**** DATA RECORDS

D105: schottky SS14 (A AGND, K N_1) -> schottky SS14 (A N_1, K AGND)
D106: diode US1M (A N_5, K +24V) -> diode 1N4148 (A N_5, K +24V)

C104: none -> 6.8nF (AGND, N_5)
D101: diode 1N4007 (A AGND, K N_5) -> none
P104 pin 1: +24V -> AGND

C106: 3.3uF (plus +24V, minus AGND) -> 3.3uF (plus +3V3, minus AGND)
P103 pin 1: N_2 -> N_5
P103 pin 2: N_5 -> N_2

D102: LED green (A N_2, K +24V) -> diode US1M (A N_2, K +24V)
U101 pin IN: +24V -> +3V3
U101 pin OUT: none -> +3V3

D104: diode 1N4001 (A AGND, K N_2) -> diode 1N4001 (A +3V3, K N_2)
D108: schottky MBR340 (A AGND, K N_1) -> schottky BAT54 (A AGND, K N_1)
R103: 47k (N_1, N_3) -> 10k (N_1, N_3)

********
**** DATA RECORDS

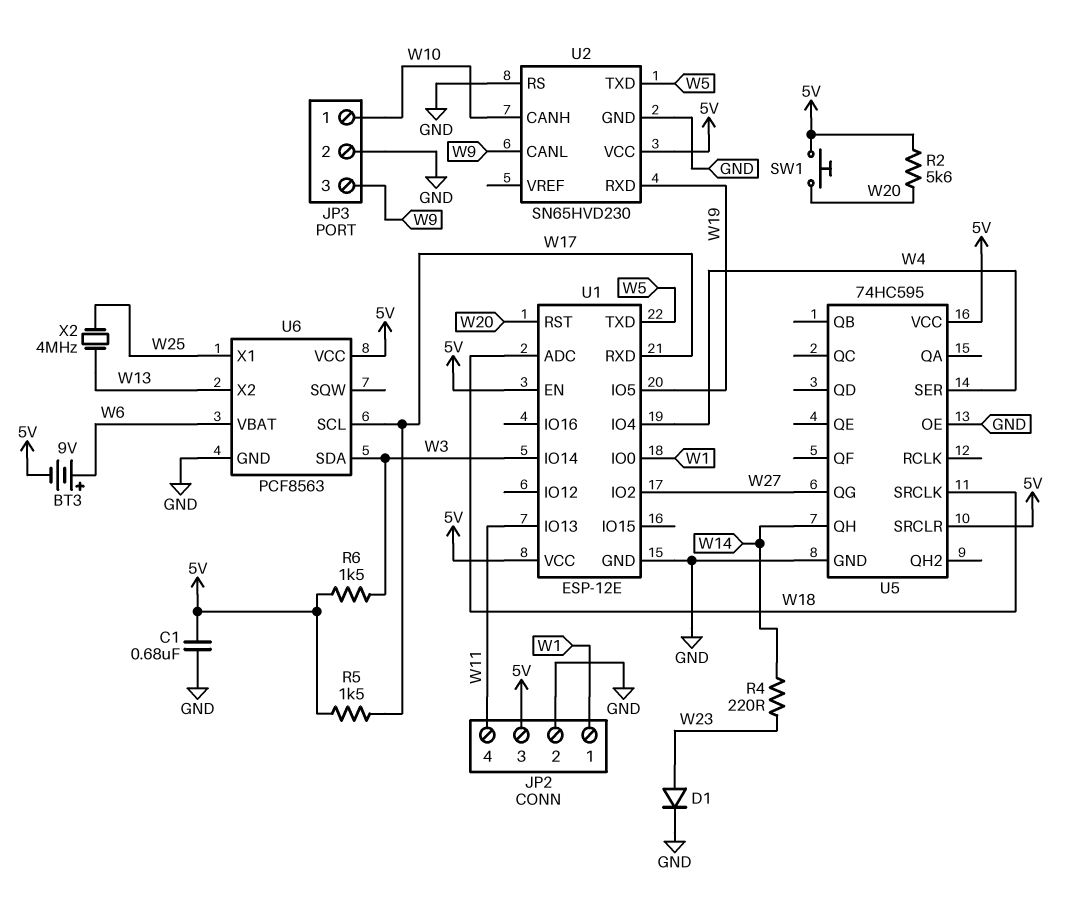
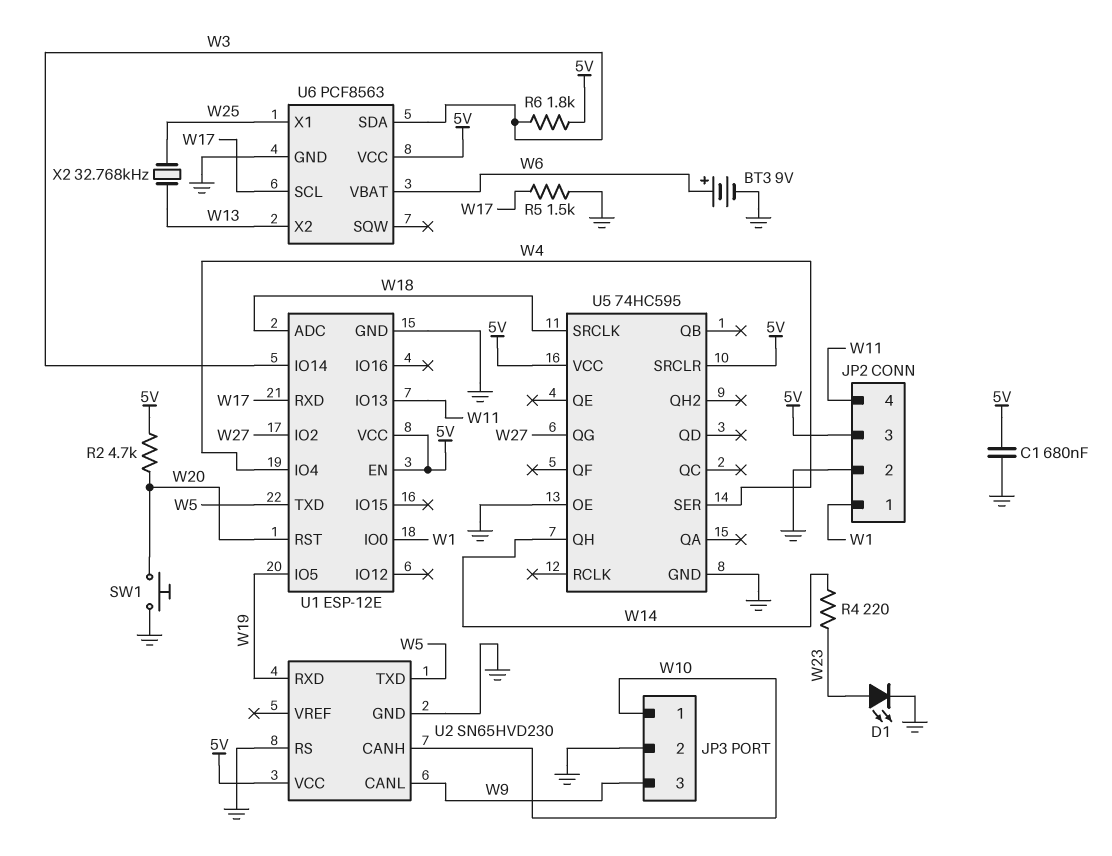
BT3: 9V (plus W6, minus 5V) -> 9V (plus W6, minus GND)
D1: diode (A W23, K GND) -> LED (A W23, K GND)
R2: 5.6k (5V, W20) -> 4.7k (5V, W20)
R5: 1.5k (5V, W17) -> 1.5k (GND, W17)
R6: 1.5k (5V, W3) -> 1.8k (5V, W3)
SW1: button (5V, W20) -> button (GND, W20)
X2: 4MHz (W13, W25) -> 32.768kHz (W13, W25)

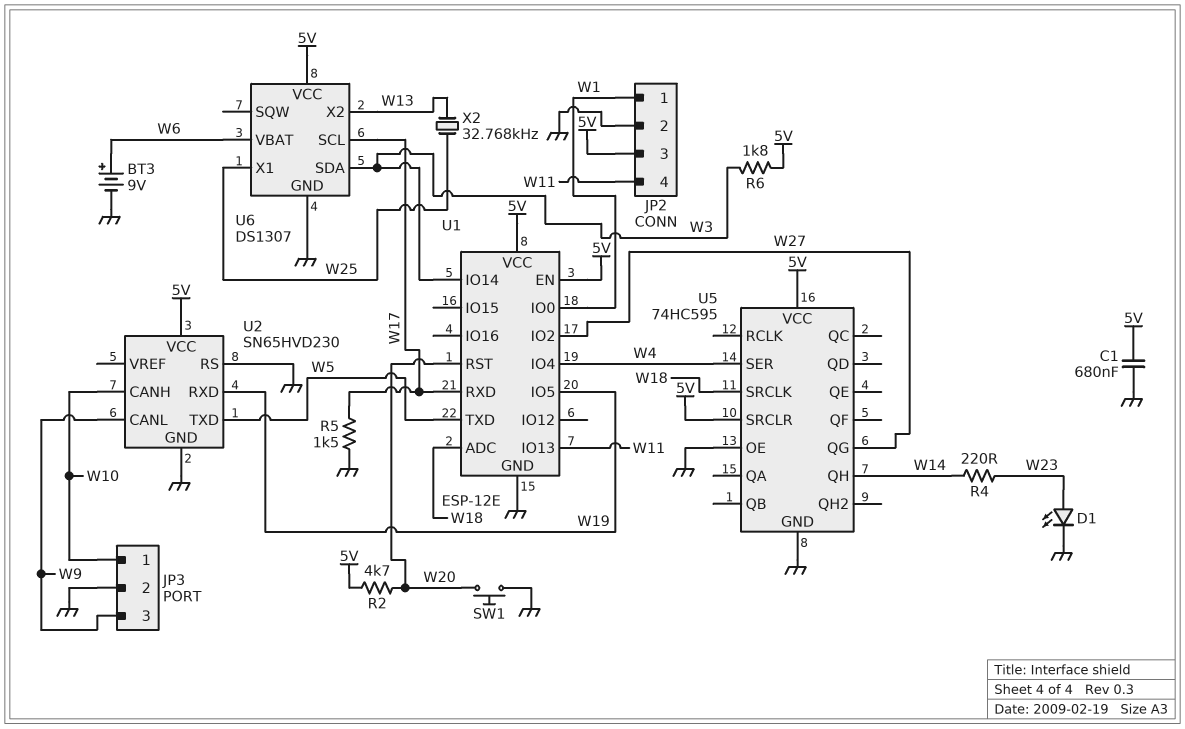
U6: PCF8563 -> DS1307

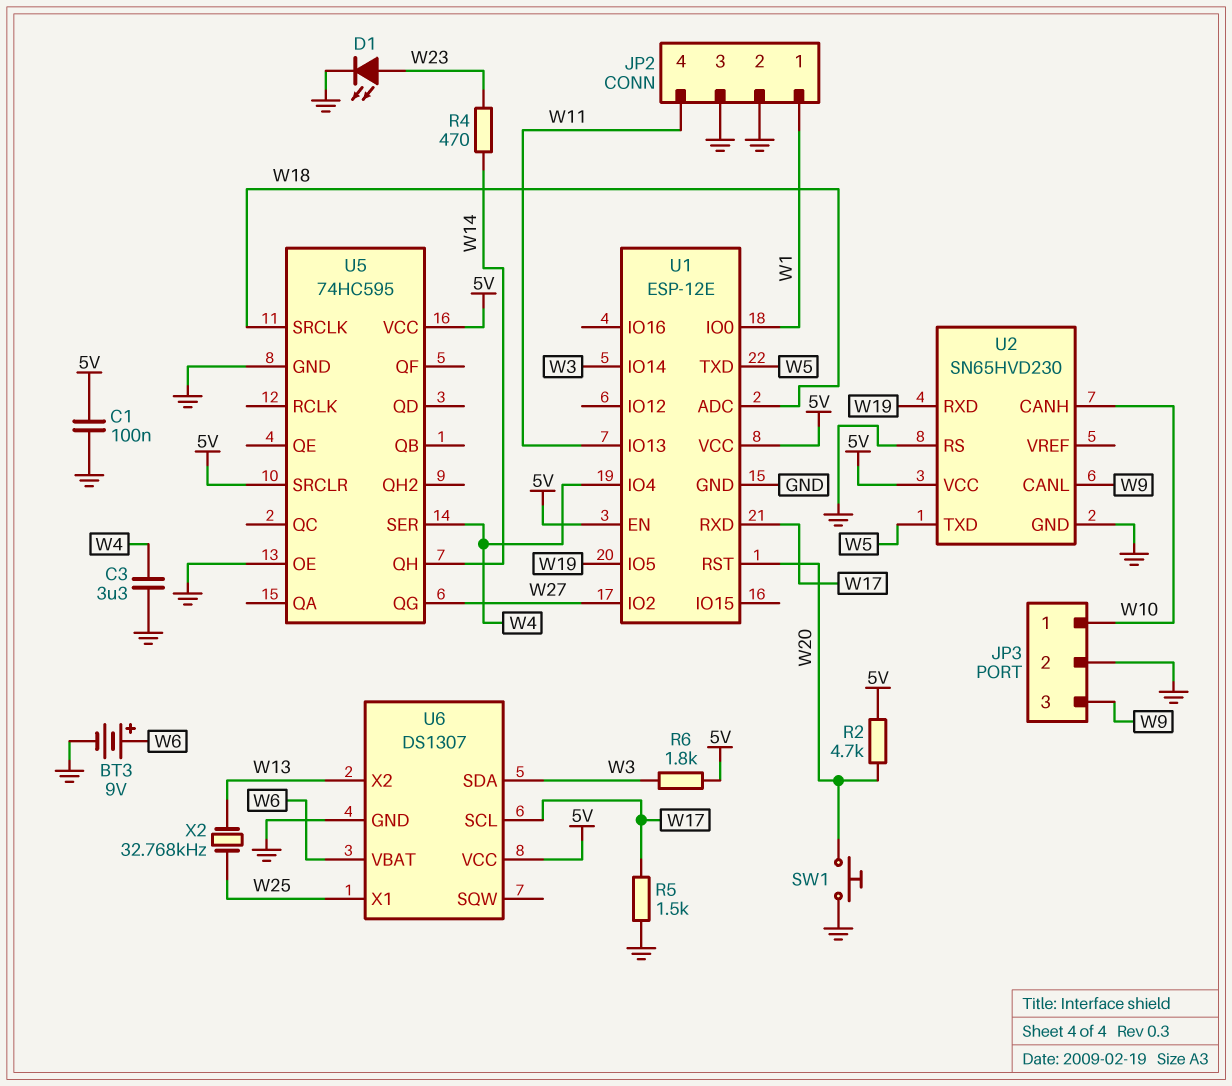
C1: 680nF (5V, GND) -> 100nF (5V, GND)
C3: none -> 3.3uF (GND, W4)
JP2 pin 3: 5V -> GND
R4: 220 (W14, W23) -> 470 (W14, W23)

********
**** DATA RECORDS

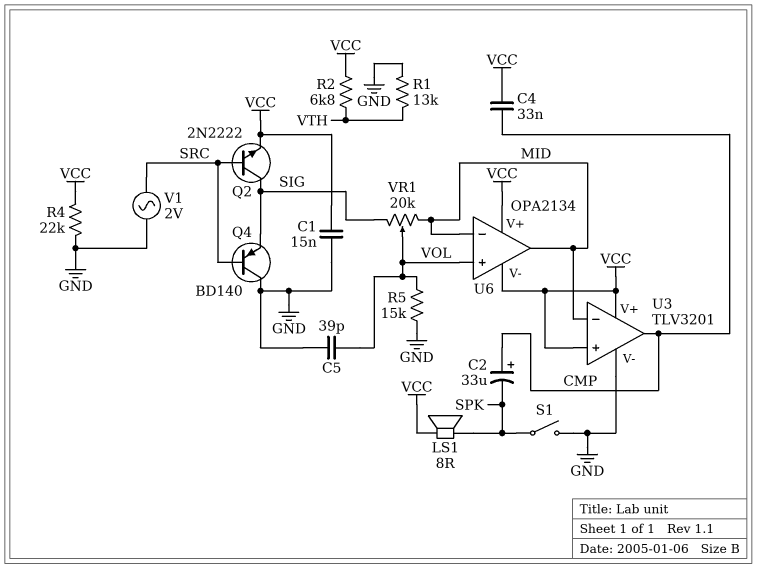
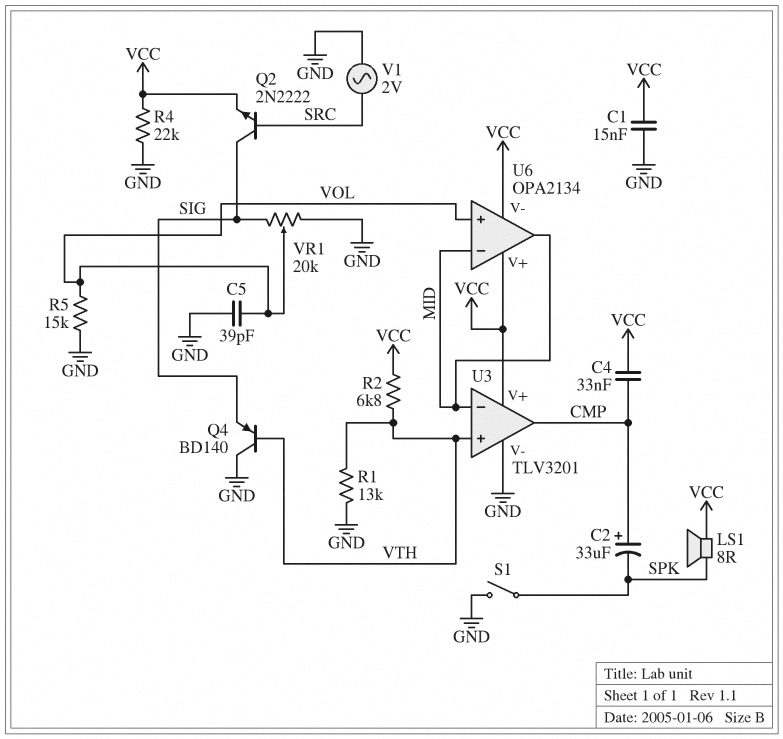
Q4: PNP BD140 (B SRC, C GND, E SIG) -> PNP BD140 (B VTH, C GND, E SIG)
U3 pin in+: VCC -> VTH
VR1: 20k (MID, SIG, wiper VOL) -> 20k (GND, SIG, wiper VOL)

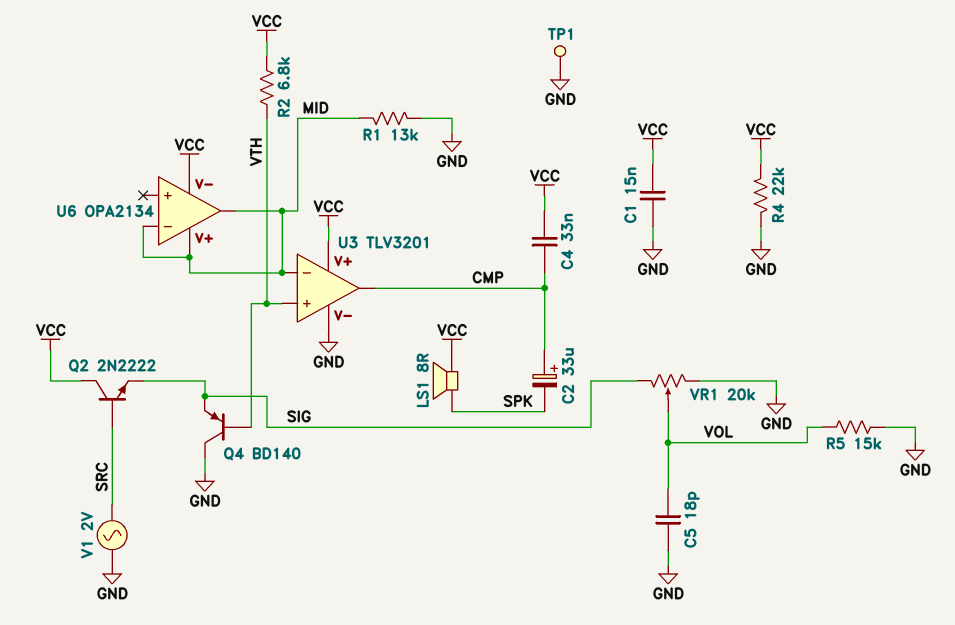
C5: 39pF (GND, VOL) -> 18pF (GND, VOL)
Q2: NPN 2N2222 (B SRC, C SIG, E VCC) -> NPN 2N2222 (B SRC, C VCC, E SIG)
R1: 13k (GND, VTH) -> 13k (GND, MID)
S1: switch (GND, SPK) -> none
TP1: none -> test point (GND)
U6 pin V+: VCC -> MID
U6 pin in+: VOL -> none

********

**WHAT THE TASK REQUIRES:**
Among the entries above, how many lines include the word "diode"? Reply with the number only.

**WRITTEN REPLY:**
5